*** Opening EXCERPTED DATA ***

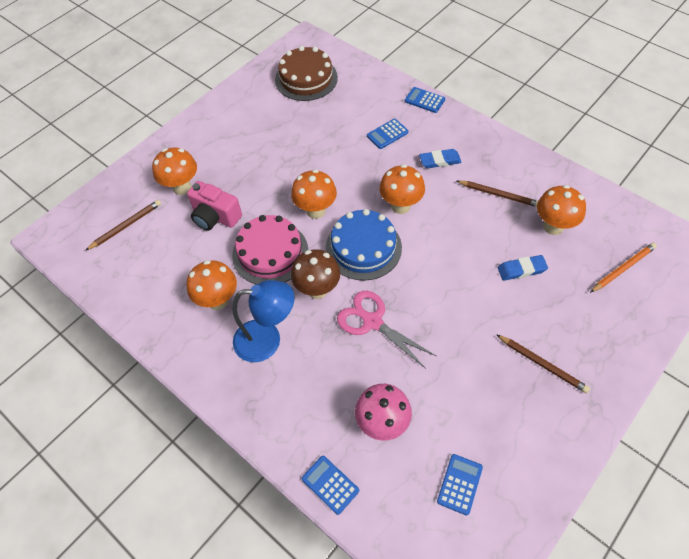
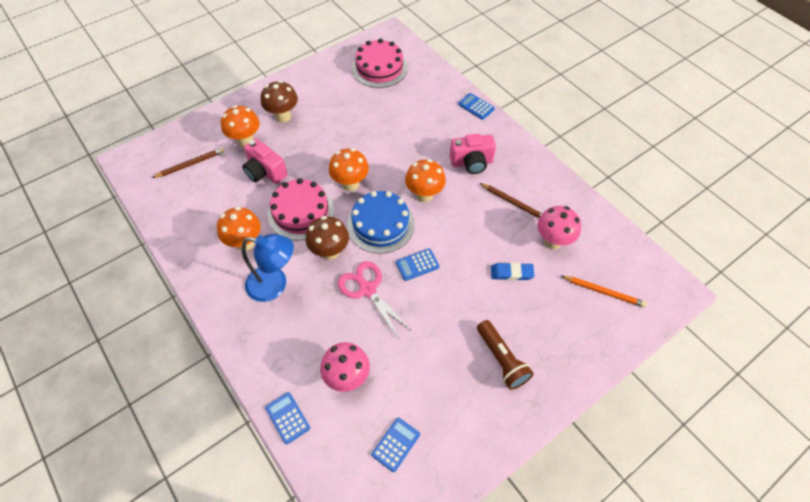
camera: 10 degrees right, 0 degrees up
(216, 152) = (283, 116): none -> brown mushroom
(306, 79) = (379, 68): brown cake -> pink cake
(387, 134) = (433, 130): blue calculator -> blue calculator (417, 265)
(440, 161) = (471, 162): blue eraser -> pink camera
(542, 364) = (502, 359): brown pencil -> brown flashlight
(553, 227) = (552, 241): orange mushroom -> pink mushroom
(623, 268) = (603, 292): orange pencil -> orange pencil turned 45 degrees clockwise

*** Closing EXCERPTED DATA ***

→ WRITTEN TASK: For every line above that has "brown" in it, copy the line.

→ RESPONSE AREA:
(216, 152) = (283, 116): none -> brown mushroom
(306, 79) = (379, 68): brown cake -> pink cake
(542, 364) = (502, 359): brown pencil -> brown flashlight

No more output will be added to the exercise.